Work task: Before you return the lines below, strip out any images and keep every word as written.

Records supplied:
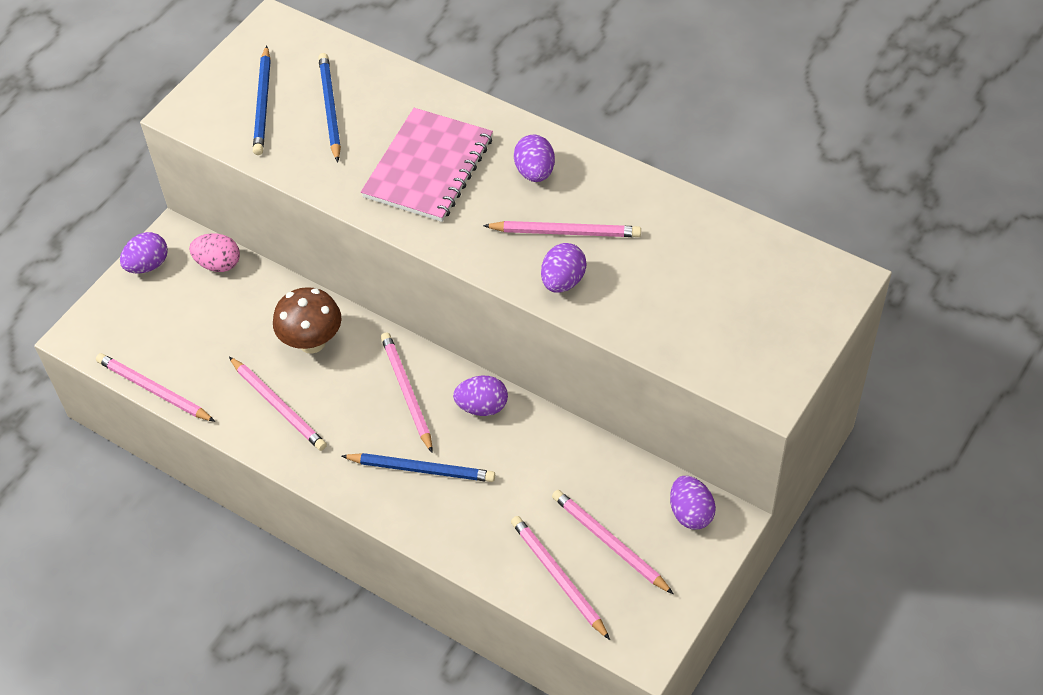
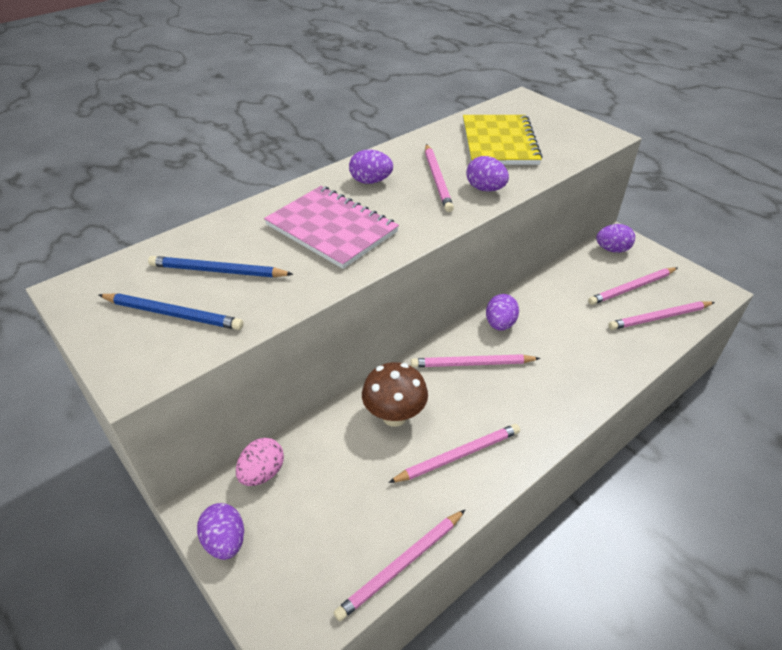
camera: 75 degrees left, 10 degrees down
(421, 469) = (551, 370): blue pencil -> none
(565, 232) = (437, 179): pink pencil -> pink pencil turned 150 degrees clockwise
(688, 274) = (499, 142): none -> yellow notebook

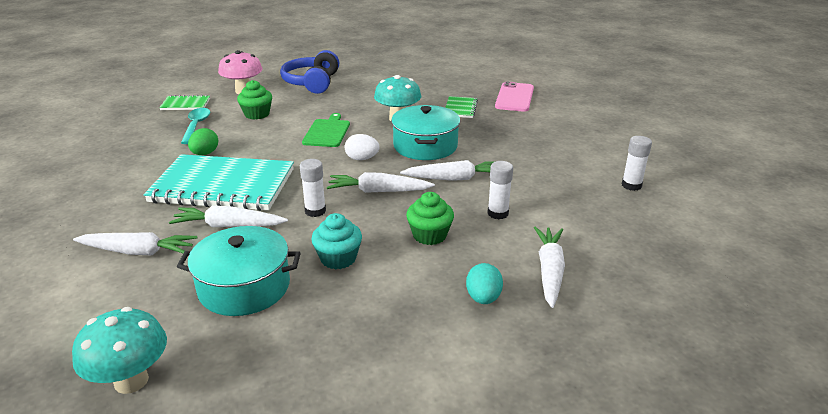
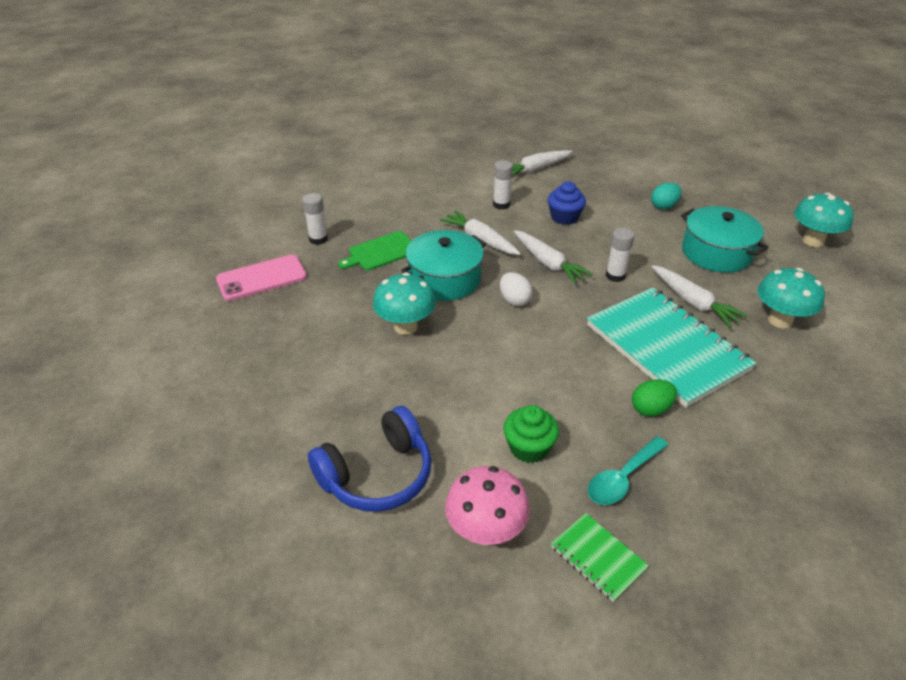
camera: 130 degrees left, 10 degrees up
(138, 252) = (780, 320): white carrot -> turquoise mushroom
(327, 132) = (496, 355): green cutting board -> green cutting board (381, 252)
(338, 258) = (639, 236): turquoise cupcake -> none
(429, 235) = (564, 217): green cupcake -> blue cupcake
(460, 108) = (331, 299): green notebook -> none
(483, 298) = (589, 178): turquoise egg -> turquoise egg (663, 206)
(631, 185) = (392, 172): white glue stick -> white glue stick (318, 239)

Your solution:
camera: 75 degrees left, 10 degrees down
(421, 469) = (551, 370): blue pencil -> none
(565, 232) = (437, 179): pink pencil -> pink pencil turned 150 degrees clockwise
(688, 274) = (499, 142): none -> yellow notebook

camera: 130 degrees left, 10 degrees up
(138, 252) = (780, 320): white carrot -> turquoise mushroom
(327, 132) = (496, 355): green cutting board -> green cutting board (381, 252)
(338, 258) = (639, 236): turquoise cupcake -> none
(429, 235) = (564, 217): green cupcake -> blue cupcake
(460, 108) = (331, 299): green notebook -> none
(483, 298) = (589, 178): turquoise egg -> turquoise egg (663, 206)
(631, 185) = (392, 172): white glue stick -> white glue stick (318, 239)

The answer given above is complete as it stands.